» **Task brief**
Gather every line in the material below that contains the word "longest".

=== Data provided ===

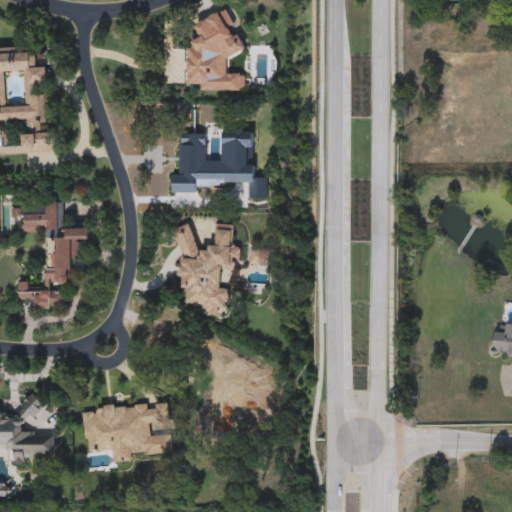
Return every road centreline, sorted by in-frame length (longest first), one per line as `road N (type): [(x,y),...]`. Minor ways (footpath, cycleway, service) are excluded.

===
=== Data provided ===

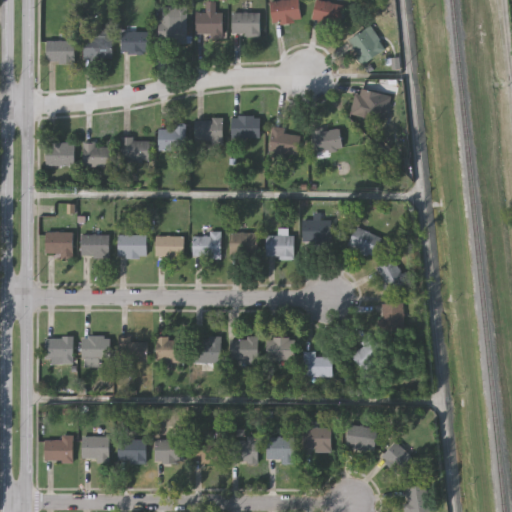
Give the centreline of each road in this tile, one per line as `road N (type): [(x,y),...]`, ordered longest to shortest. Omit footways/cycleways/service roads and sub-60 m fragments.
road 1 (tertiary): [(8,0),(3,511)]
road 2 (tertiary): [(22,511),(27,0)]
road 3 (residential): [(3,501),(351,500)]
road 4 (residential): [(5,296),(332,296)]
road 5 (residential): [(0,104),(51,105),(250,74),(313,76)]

===
=== Data provided ===

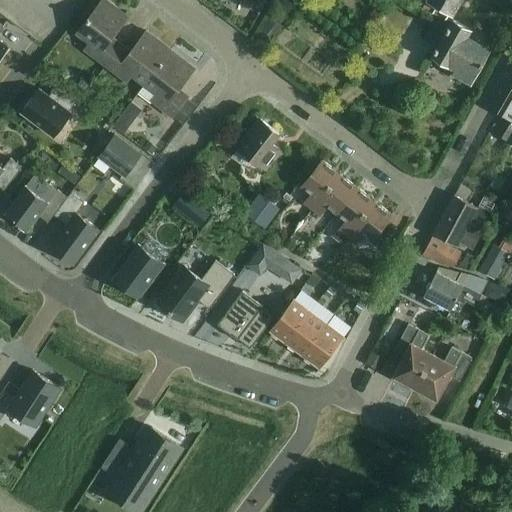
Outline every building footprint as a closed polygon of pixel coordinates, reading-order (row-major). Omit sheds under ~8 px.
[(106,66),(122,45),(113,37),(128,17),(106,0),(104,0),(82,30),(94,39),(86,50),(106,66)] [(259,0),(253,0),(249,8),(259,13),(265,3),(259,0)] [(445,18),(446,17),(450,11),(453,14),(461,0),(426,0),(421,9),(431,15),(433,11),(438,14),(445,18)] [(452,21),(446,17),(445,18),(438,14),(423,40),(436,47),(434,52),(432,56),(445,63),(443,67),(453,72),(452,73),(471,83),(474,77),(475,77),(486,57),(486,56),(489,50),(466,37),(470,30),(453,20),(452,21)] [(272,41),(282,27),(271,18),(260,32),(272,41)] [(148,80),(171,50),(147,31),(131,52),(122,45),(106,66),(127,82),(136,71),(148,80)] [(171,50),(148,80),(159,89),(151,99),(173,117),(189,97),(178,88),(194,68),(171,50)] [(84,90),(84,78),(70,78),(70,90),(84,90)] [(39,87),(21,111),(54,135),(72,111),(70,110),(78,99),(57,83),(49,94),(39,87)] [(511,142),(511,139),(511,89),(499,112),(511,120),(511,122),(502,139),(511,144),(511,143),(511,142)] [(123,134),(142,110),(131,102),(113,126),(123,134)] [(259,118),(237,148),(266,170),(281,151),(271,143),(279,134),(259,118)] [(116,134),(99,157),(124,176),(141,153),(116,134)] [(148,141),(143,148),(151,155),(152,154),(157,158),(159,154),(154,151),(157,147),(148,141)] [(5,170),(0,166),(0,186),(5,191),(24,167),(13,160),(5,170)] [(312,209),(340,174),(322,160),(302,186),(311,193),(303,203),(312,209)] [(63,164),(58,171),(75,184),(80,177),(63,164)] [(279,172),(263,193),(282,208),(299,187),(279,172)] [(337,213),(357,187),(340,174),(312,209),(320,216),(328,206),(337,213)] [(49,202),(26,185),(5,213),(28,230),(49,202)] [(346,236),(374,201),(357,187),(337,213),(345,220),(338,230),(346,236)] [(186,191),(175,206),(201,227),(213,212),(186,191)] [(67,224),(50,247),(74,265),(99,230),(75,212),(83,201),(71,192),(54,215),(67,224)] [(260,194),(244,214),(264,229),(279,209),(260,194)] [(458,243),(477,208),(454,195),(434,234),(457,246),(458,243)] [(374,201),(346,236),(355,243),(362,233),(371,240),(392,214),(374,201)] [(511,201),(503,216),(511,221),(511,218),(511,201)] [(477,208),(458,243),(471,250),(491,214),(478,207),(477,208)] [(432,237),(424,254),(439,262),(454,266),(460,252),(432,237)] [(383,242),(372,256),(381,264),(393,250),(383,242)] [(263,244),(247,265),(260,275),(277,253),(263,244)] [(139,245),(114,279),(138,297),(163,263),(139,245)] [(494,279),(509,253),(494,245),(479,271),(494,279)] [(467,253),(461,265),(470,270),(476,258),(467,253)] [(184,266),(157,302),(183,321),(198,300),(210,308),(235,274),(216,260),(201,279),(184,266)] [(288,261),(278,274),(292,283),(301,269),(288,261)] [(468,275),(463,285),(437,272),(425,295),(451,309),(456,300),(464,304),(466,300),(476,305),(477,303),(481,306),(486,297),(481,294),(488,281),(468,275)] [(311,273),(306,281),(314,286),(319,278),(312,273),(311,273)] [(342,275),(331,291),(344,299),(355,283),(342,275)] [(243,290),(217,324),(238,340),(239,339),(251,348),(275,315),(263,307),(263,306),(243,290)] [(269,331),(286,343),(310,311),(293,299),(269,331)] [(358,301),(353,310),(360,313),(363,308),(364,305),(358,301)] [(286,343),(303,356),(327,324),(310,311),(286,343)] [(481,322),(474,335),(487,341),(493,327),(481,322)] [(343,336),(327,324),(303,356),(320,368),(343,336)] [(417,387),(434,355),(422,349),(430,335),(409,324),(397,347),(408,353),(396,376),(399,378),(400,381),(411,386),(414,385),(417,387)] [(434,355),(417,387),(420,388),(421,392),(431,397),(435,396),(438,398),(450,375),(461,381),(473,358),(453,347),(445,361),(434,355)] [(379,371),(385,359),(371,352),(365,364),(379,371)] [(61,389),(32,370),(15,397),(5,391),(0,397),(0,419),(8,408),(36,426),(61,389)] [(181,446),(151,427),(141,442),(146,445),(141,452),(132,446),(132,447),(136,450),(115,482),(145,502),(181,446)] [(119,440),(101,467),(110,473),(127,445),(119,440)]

===

» **Response for this exercise**
Return every road centreline, sorted by in-frame length (longest first), one per line as `road N (type): [(x,y),...]`. Minor ways (footpath, cycleway, service) are excluded.
Give the centreline of each road in this tile, one per line as `road N (type): [(x,y),...]`, ordered longest to shortest. Omit footways/cycleways/service roads and sub-60 m fragments.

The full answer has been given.